Among the records below, one line contains "D2: diode 1N4001"; copy that line and all that follow it, exactly as written.

### EXERCISE MATERIALS ###

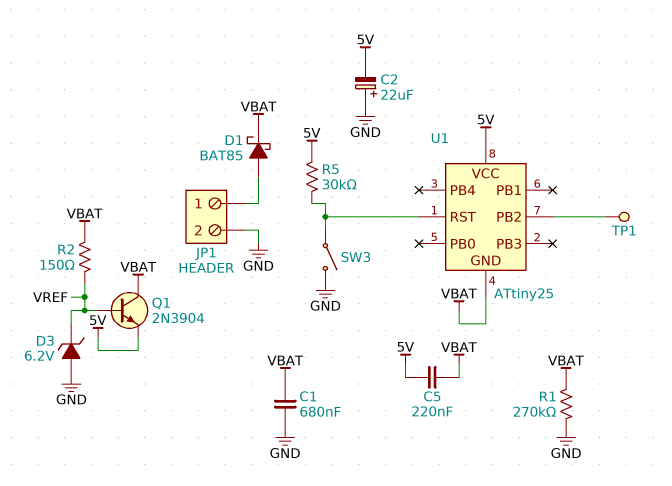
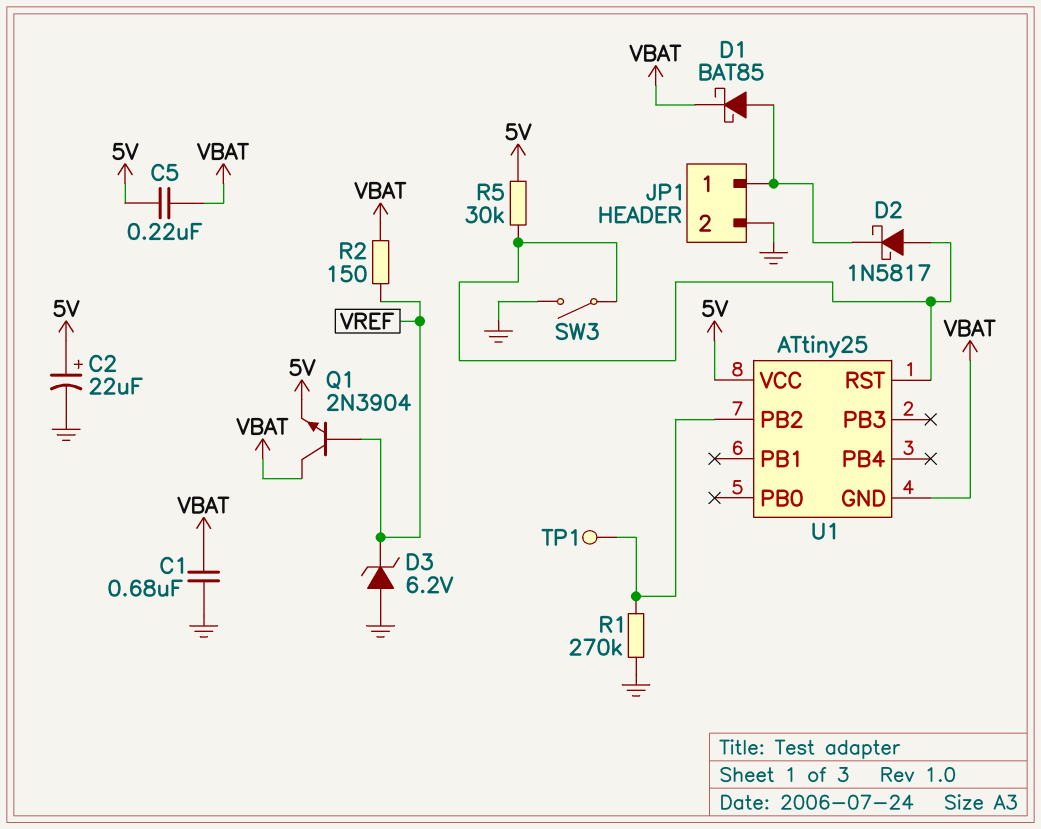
C2: 22uF (plus GND, minus 5V) -> 22uF (plus 5V, minus GND)
D2: none -> schottky 1N5817 (A U1/RST, K JP1/1)
R1: 270k (GND, VBAT) -> 270k (GND, U1/PB2)

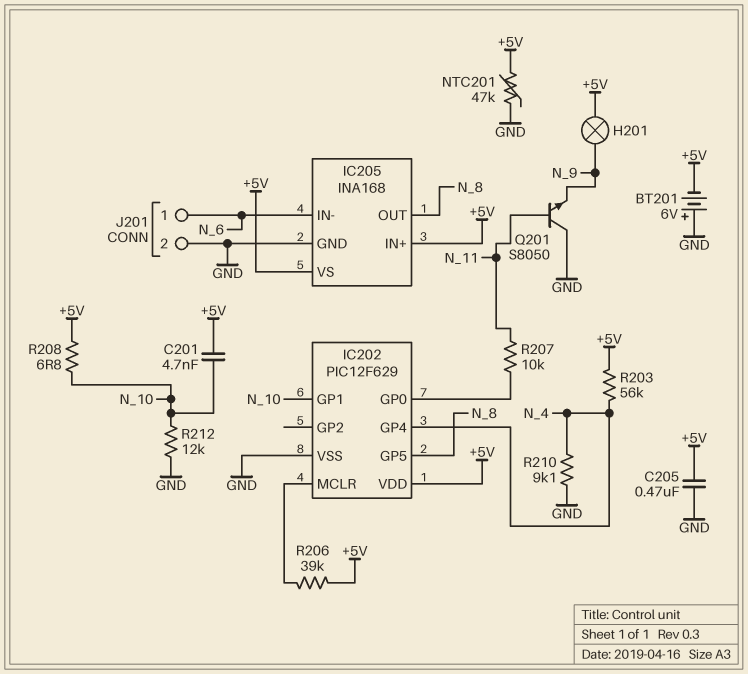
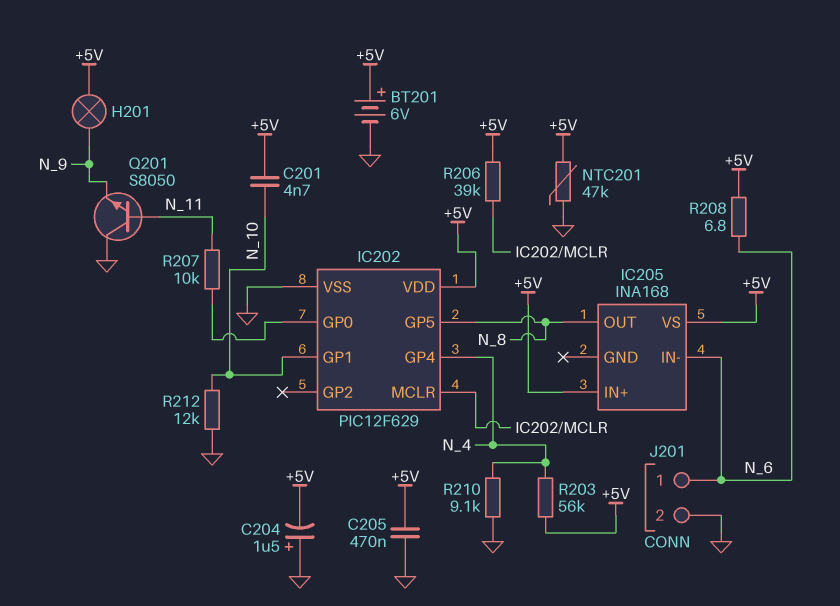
BT201: 6V (plus GND, minus +5V) -> 6V (plus +5V, minus GND)
C204: none -> 1.5uF (plus GND, minus +5V)
IC205 pin GND: GND -> none
R208: 6.8 (+5V, N_10) -> 6.8 (+5V, N_6)

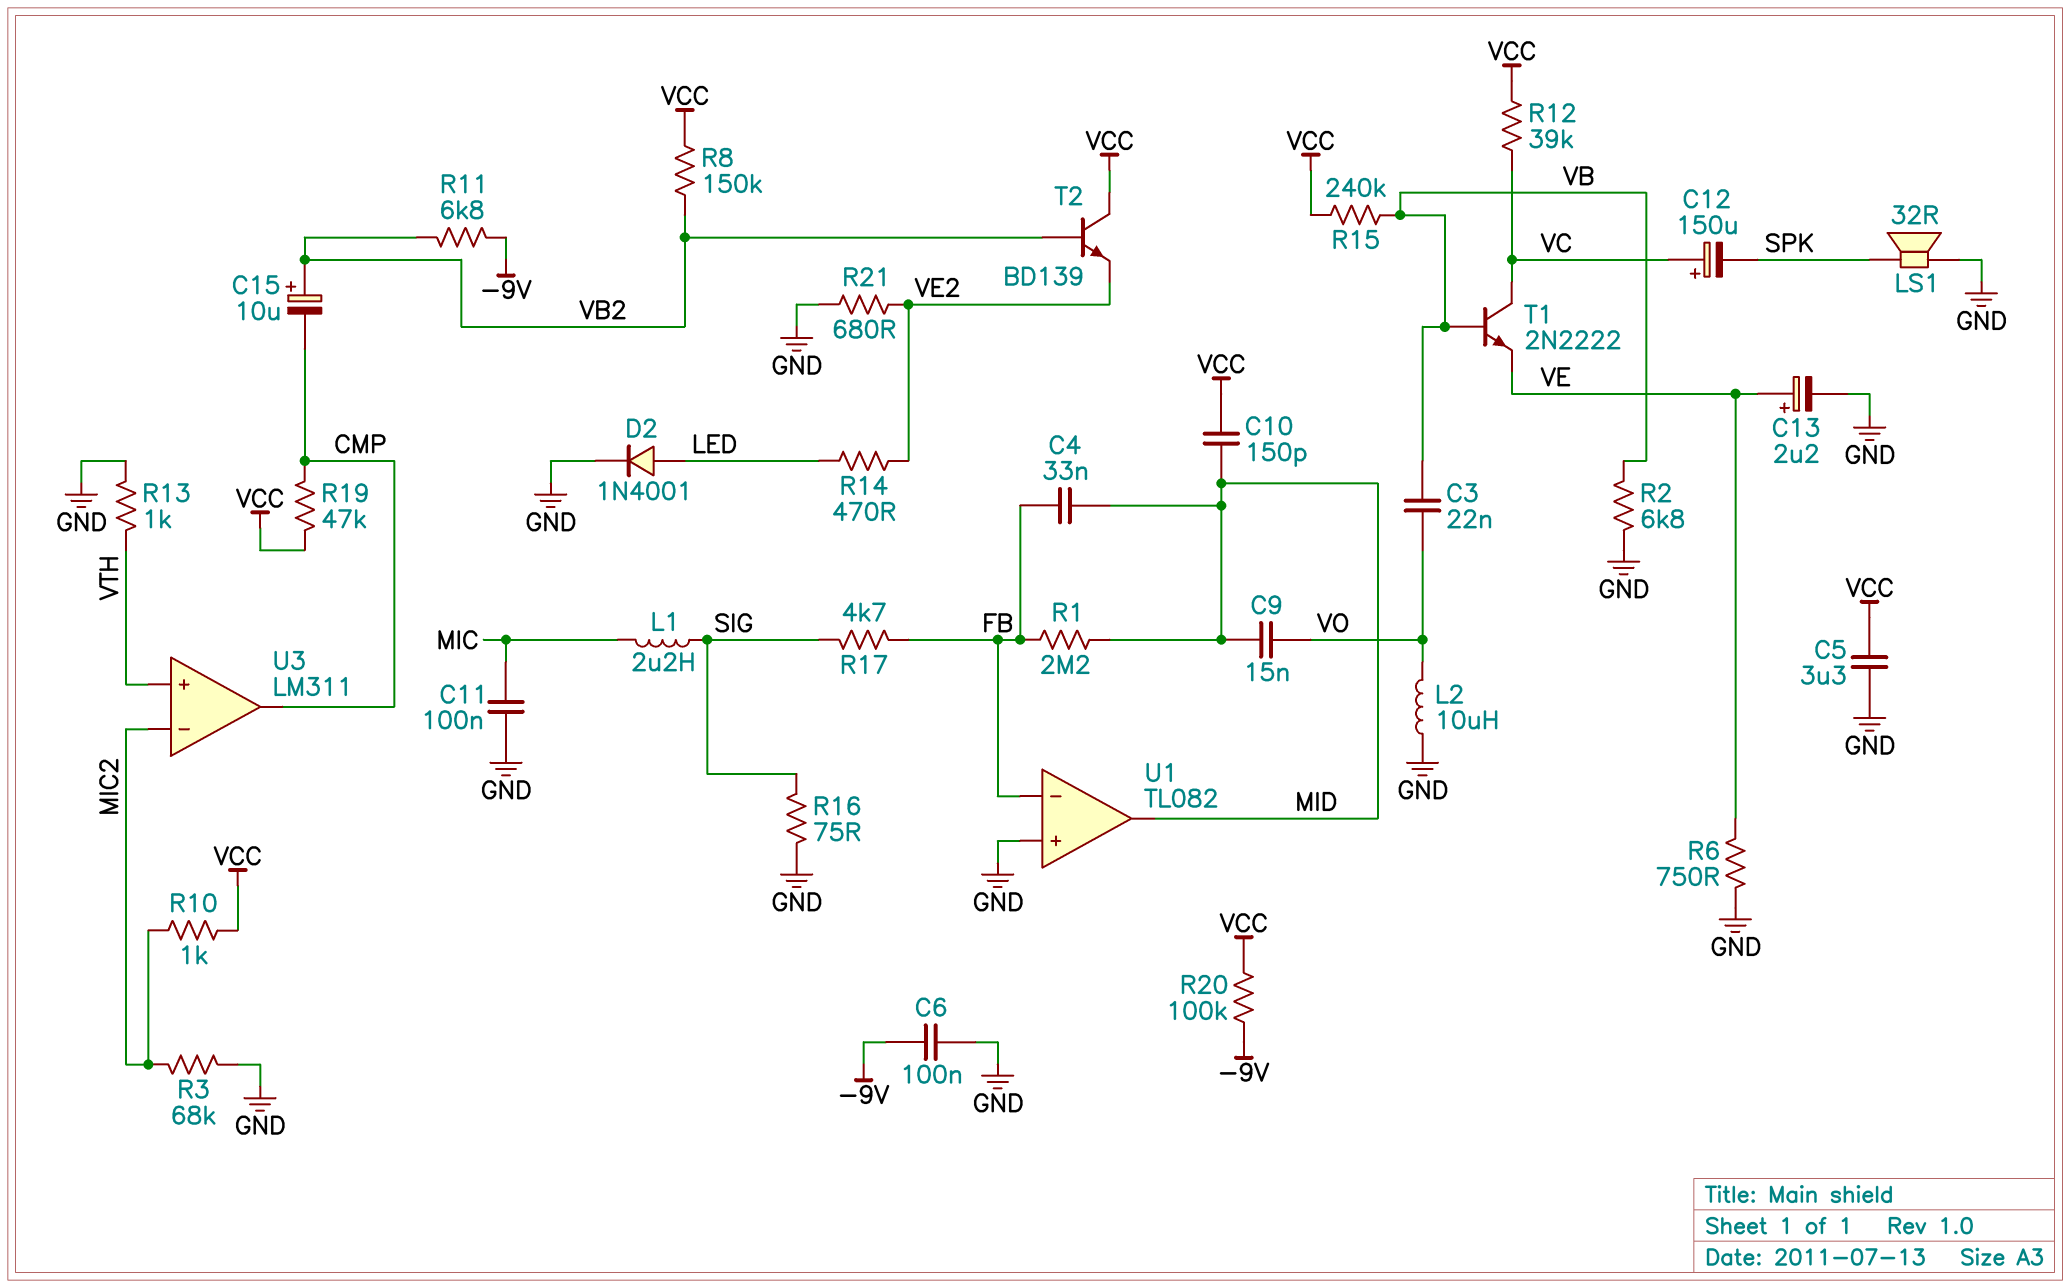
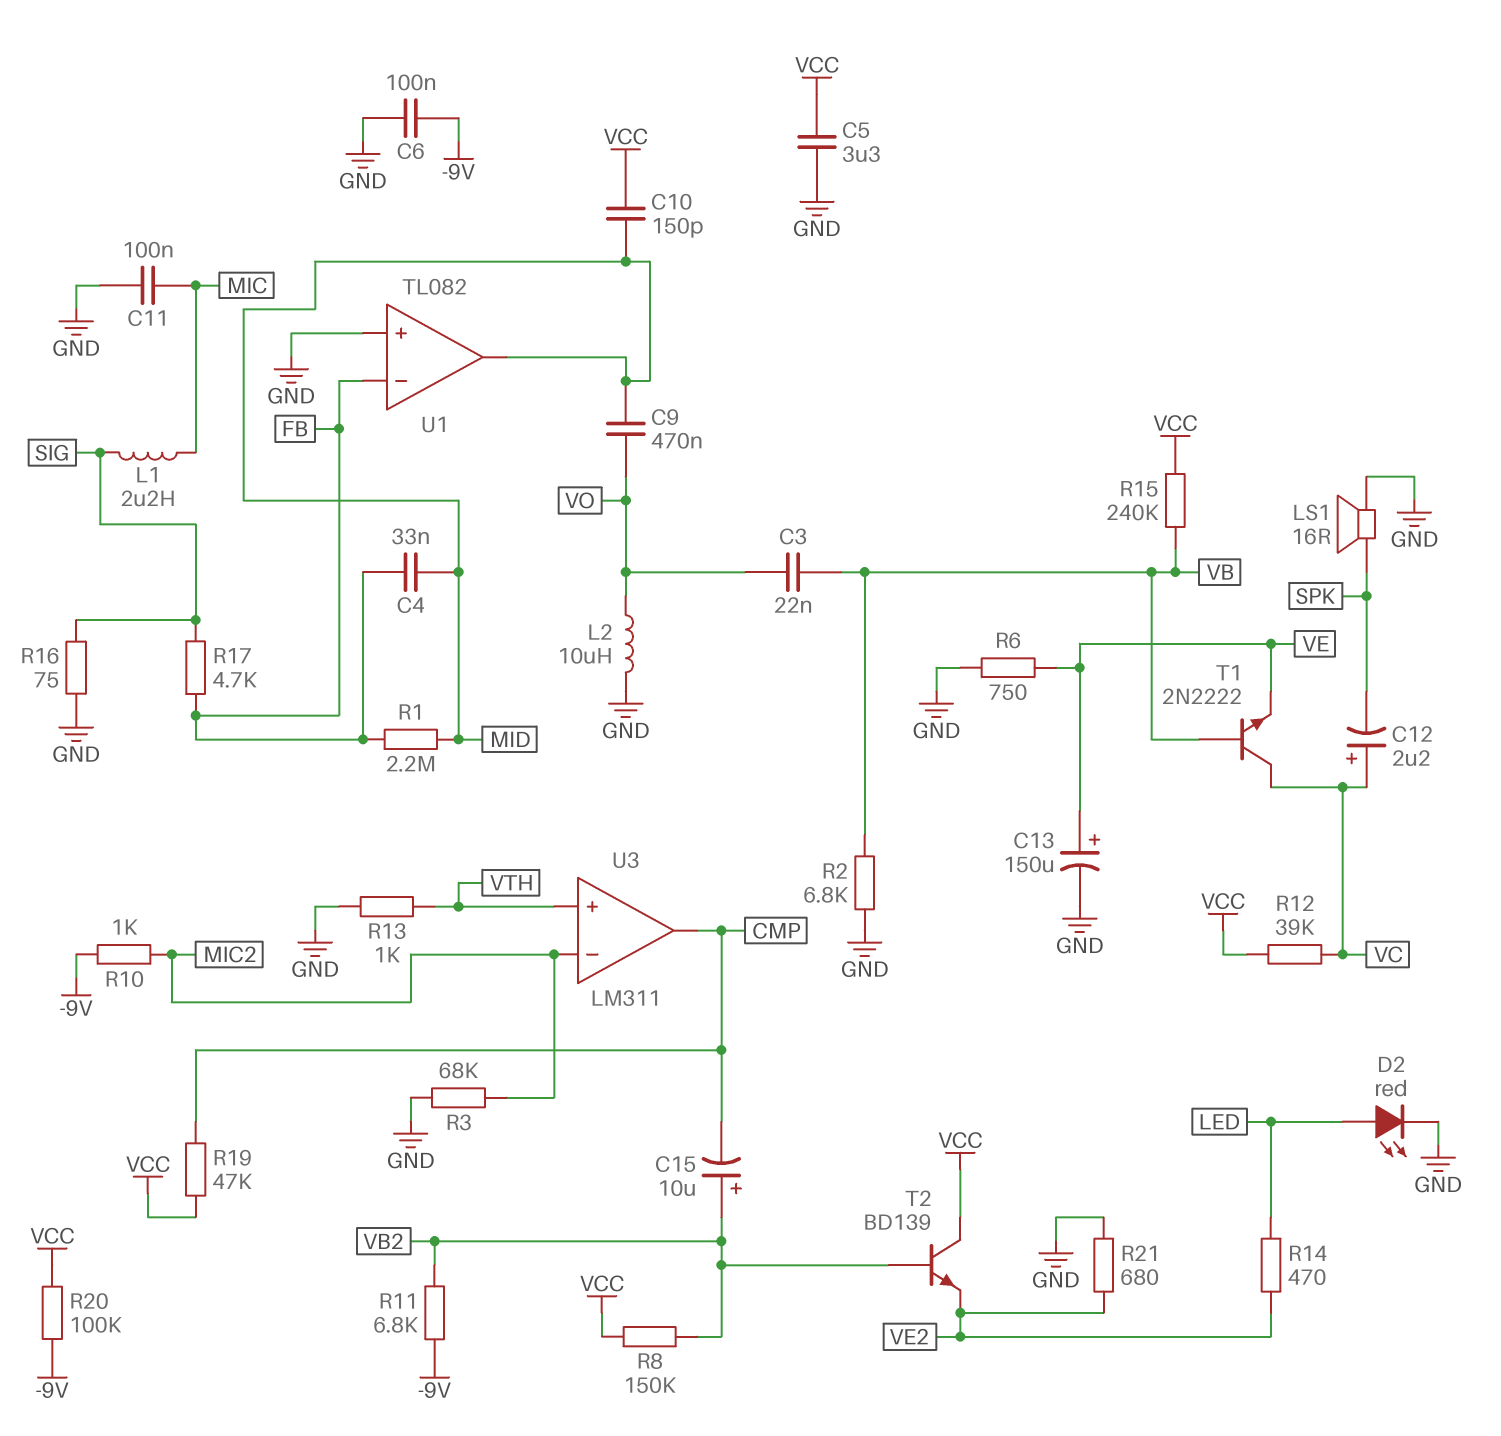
C9: 15nF (MID, VO) -> 470nF (MID, VO)
C12: 150uF (plus VC, minus SPK) -> 2.2uF (plus VC, minus SPK)
C13: 2.2uF (plus VE, minus GND) -> 150uF (plus VE, minus GND)
D2: diode 1N4001 (A LED, K GND) -> LED red (A LED, K GND)
LS1: speaker 32R (GND, SPK) -> speaker 16R (GND, SPK)
R10: 1k (MIC2, VCC) -> 1k (-9V, MIC2)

###

OUTPUT.
D2: diode 1N4001 (A LED, K GND) -> LED red (A LED, K GND)
LS1: speaker 32R (GND, SPK) -> speaker 16R (GND, SPK)
R10: 1k (MIC2, VCC) -> 1k (-9V, MIC2)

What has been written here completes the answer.